Without the images, print every line of the material below exactly as given.

Data excerpt
┌──

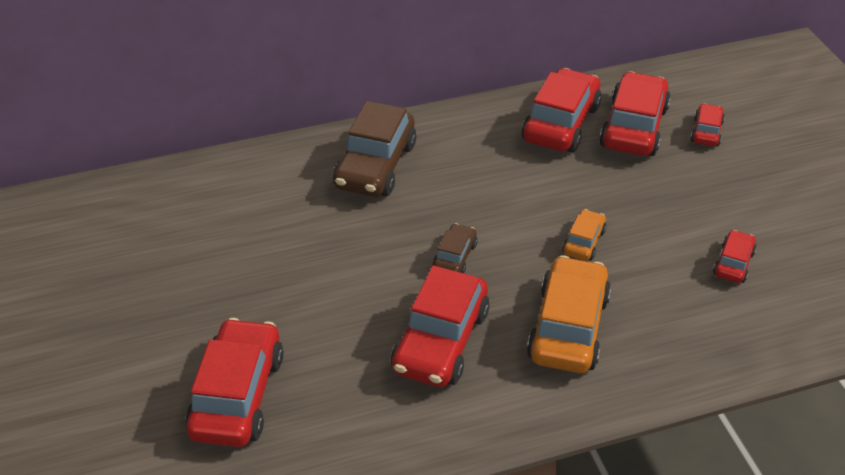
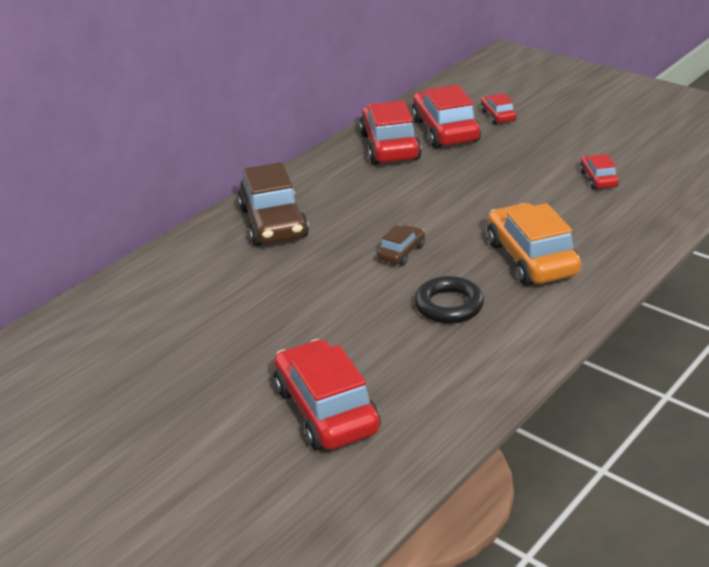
camera: 30 degrees left, 10 degrees down
(440, 341) = (449, 305): red car -> black ring
(455, 257) = (401, 252): brown car -> brown car turned 45 degrees clockwise
(583, 242) = (485, 207): orange car -> none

└──

Written response
camera: 30 degrees left, 10 degrees down
(440, 341) = (449, 305): red car -> black ring
(455, 257) = (401, 252): brown car -> brown car turned 45 degrees clockwise
(583, 242) = (485, 207): orange car -> none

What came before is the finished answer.